Given records:
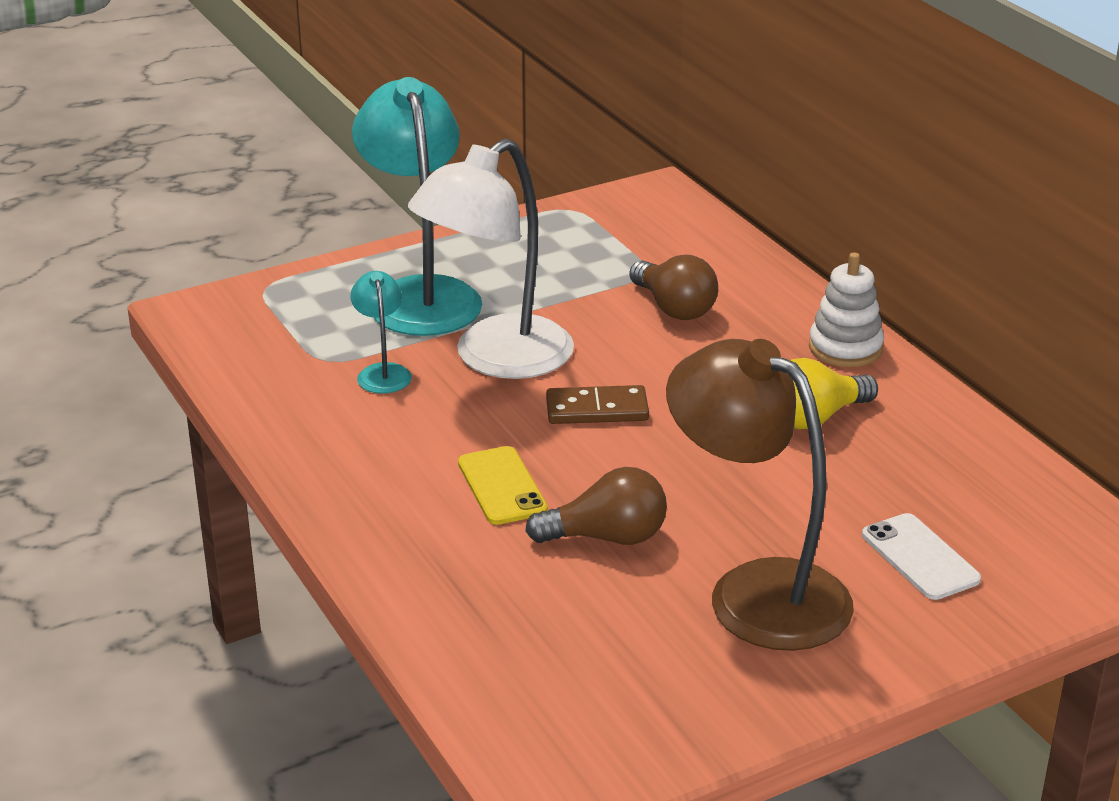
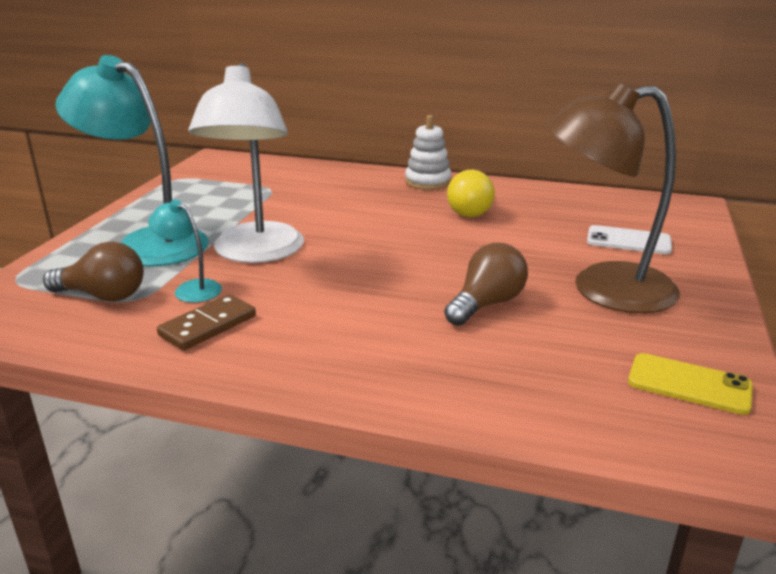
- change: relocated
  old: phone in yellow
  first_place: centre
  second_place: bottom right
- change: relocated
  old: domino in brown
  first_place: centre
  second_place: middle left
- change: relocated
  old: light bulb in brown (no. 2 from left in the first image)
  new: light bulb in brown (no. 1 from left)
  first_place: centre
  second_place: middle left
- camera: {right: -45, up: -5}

Try it:
Apart from the images, reproduce the listing exactly as it appears.

Response to the task:
- change: relocated
  old: phone in yellow
  first_place: centre
  second_place: bottom right
- change: relocated
  old: domino in brown
  first_place: centre
  second_place: middle left
- change: relocated
  old: light bulb in brown (no. 2 from left in the first image)
  new: light bulb in brown (no. 1 from left)
  first_place: centre
  second_place: middle left
- camera: {right: -45, up: -5}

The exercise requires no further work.